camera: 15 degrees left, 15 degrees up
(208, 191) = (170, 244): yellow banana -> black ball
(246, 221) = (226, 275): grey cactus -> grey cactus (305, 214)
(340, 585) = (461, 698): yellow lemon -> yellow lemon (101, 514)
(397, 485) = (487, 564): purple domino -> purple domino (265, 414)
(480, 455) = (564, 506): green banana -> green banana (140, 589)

________________________________________

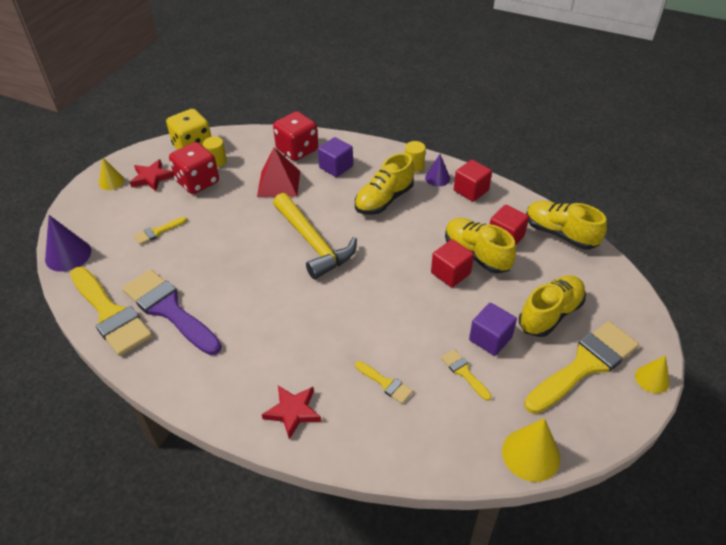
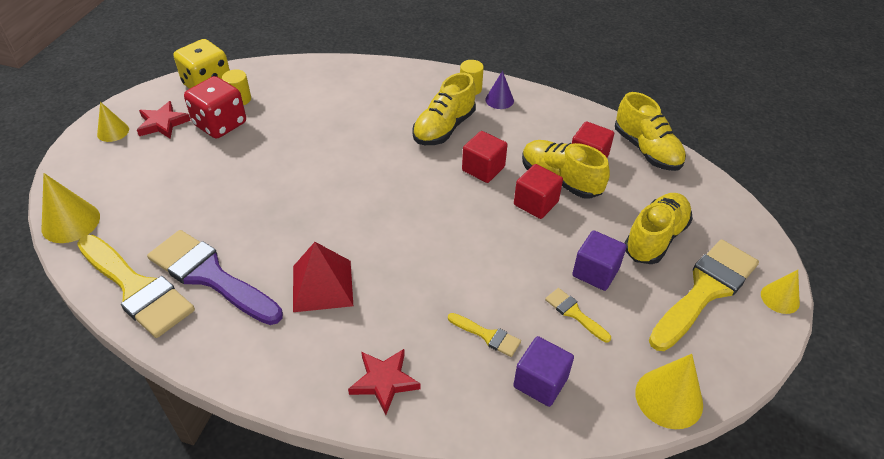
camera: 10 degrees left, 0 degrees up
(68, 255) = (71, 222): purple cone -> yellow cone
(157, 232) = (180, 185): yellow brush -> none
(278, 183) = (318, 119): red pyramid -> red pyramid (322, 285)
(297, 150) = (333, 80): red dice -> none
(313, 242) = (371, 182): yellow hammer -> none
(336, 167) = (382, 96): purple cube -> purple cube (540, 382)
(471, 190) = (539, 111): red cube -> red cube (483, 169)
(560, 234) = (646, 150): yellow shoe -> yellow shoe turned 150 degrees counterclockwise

________________________________________

### WORK REQUEST
Take the line above containing "(208, 191) = (170, 244): yellow", the line containing "(480, 455) = (564, 506): green", and all lines in between, and copy them exactly without anything else.

### RESPONSE TO THE TASK
(208, 191) = (170, 244): yellow banana -> black ball
(246, 221) = (226, 275): grey cactus -> grey cactus (305, 214)
(340, 585) = (461, 698): yellow lemon -> yellow lemon (101, 514)
(397, 485) = (487, 564): purple domino -> purple domino (265, 414)
(480, 455) = (564, 506): green banana -> green banana (140, 589)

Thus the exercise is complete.